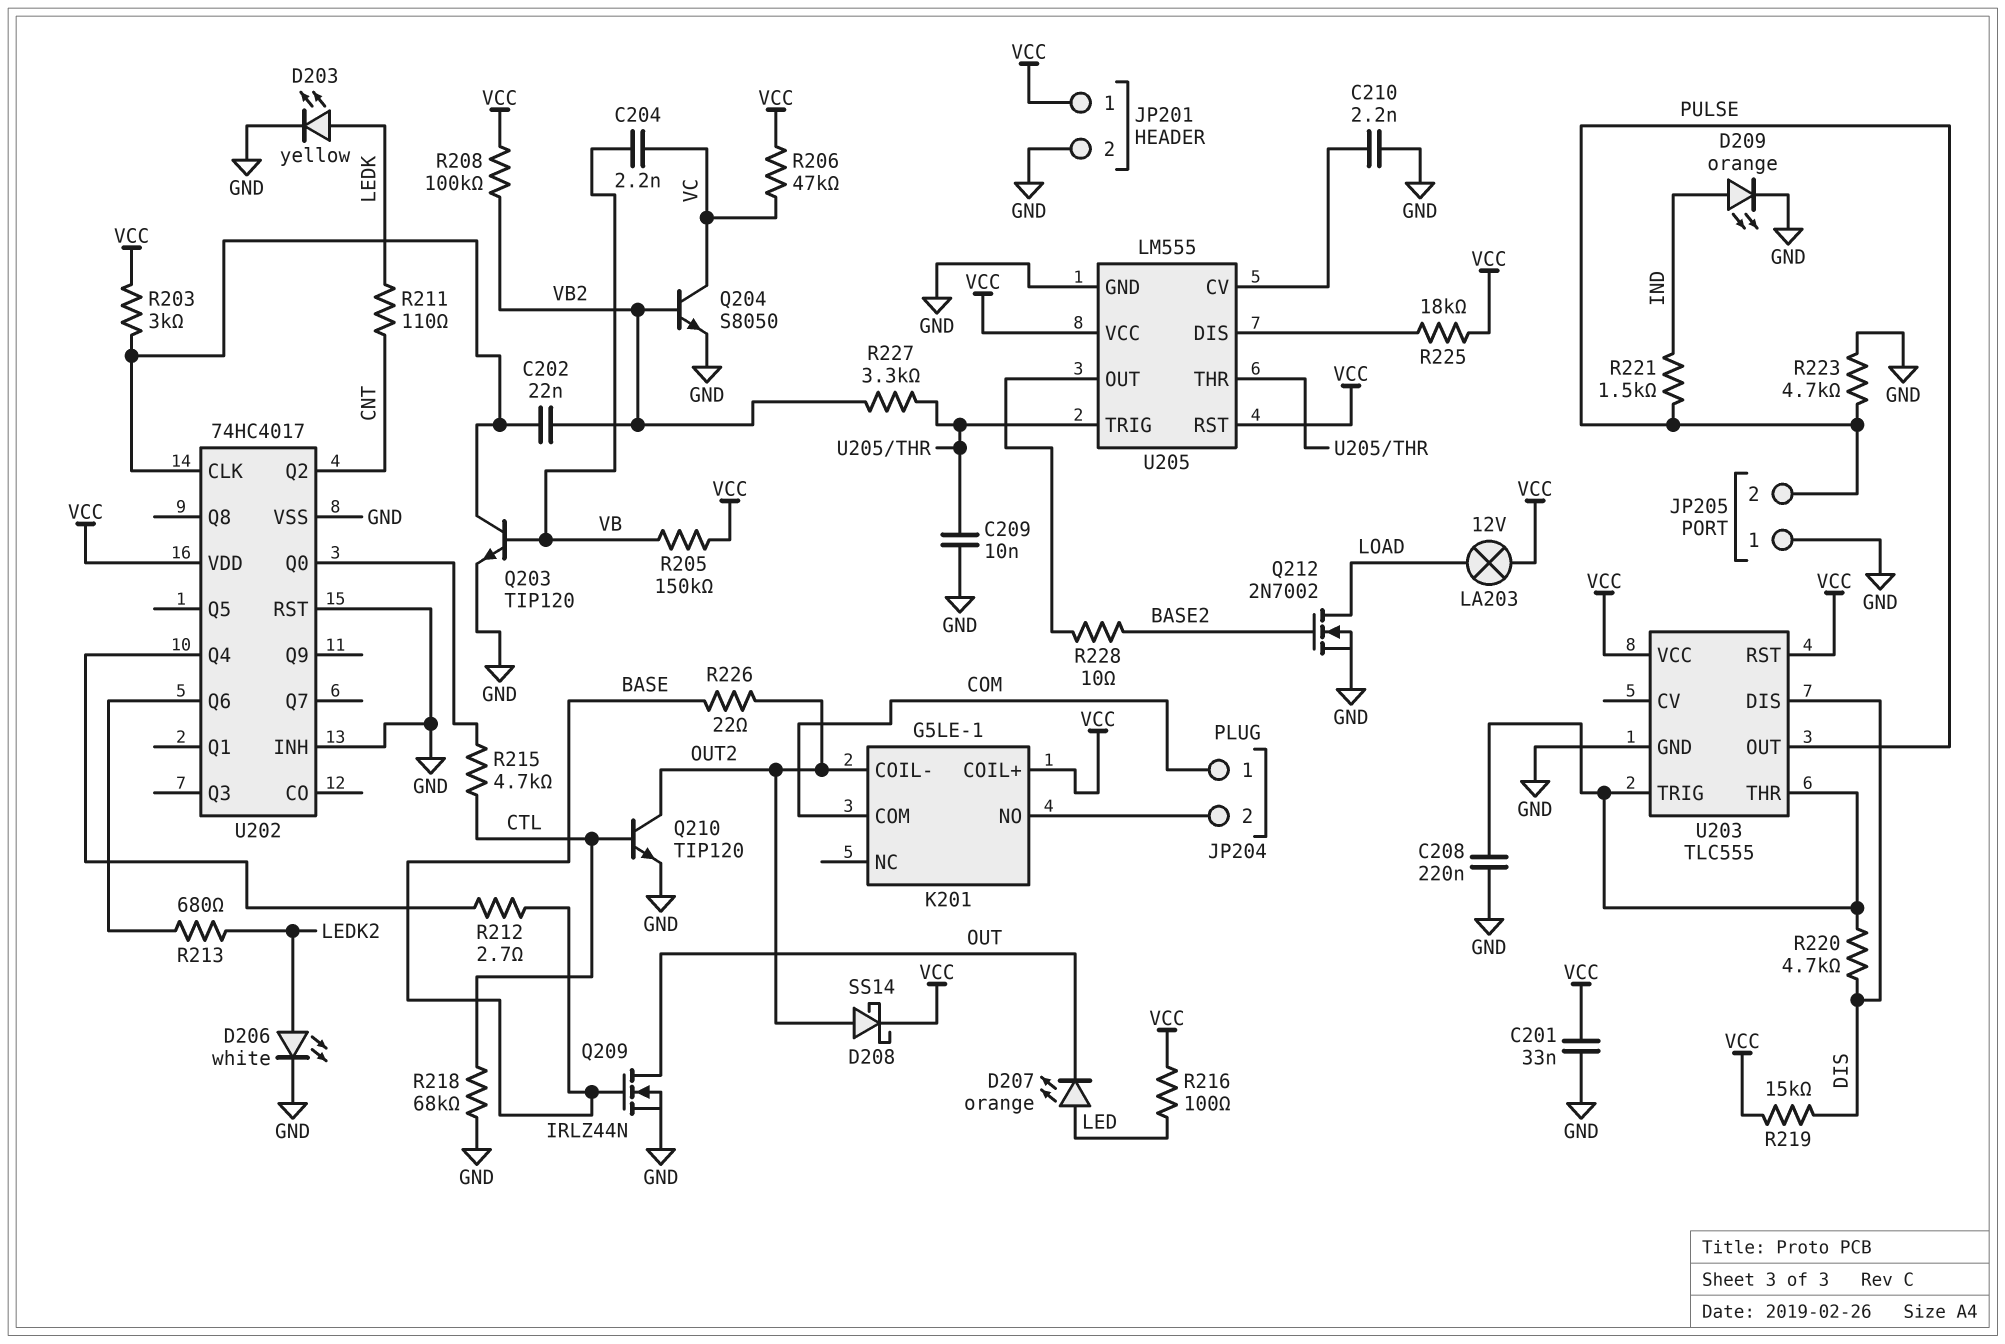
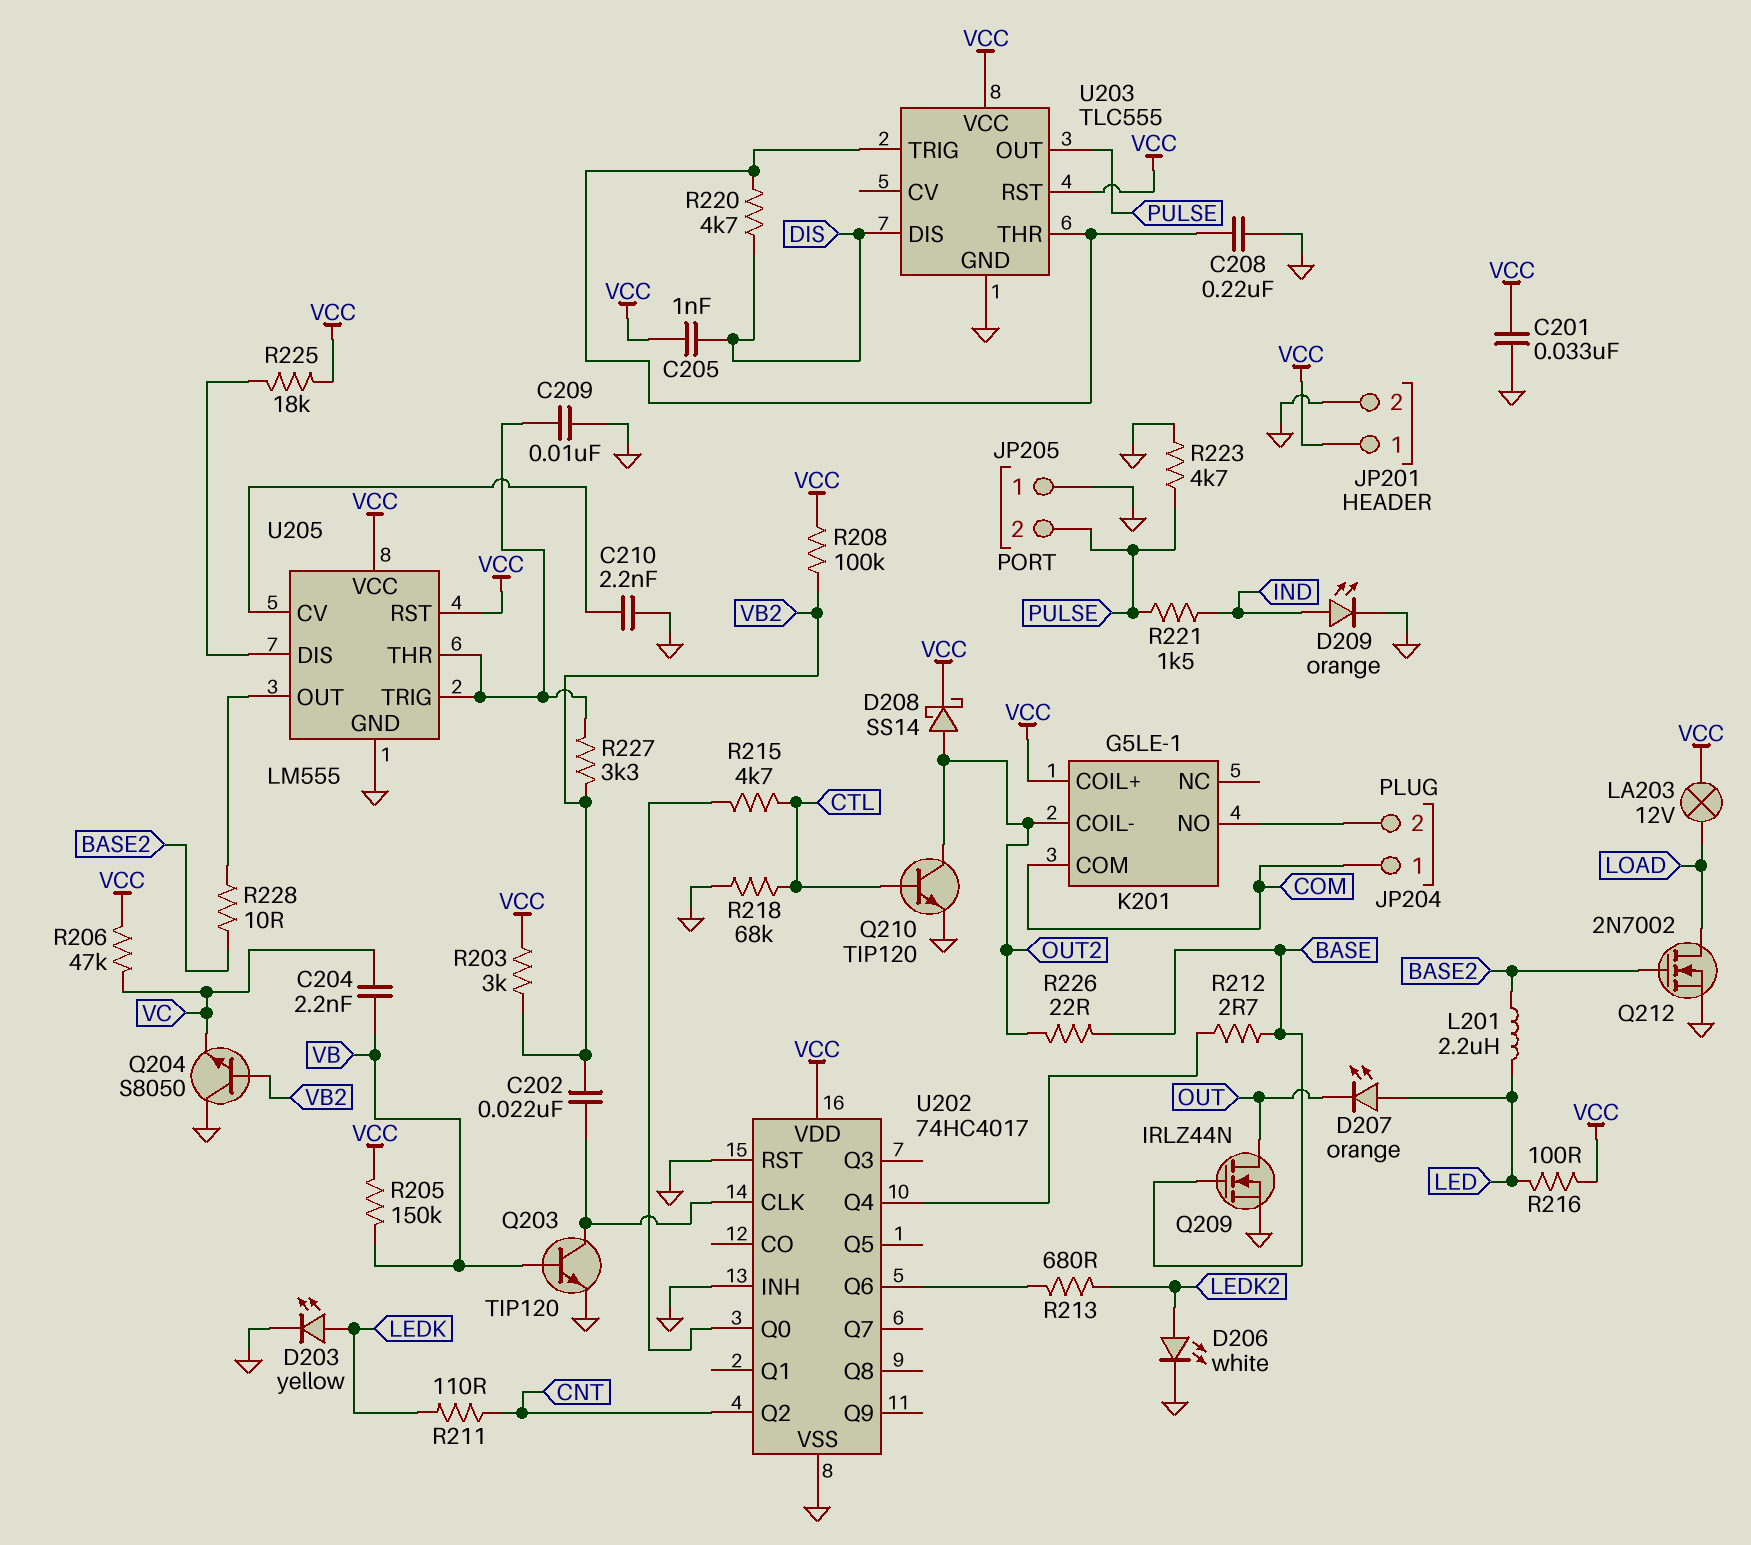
C205: none -> 1nF (DIS, VCC)
L201: none -> 2.2uH (BASE2, LED)
Q204: NPN S8050 (B VB2, C VC, E GND) -> NPN S8050 (B VB2, C GND, E VC)
R203: 3k (U202/CLK, VCC) -> 3k (VB2, VCC)
R219: 15k (DIS, VCC) -> none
------------------------------
What the exercise asks: Reproduce the data verbatim and omit each image.

Solution to this problem:
C205: none -> 1nF (DIS, VCC)
L201: none -> 2.2uH (BASE2, LED)
Q204: NPN S8050 (B VB2, C VC, E GND) -> NPN S8050 (B VB2, C GND, E VC)
R203: 3k (U202/CLK, VCC) -> 3k (VB2, VCC)
R219: 15k (DIS, VCC) -> none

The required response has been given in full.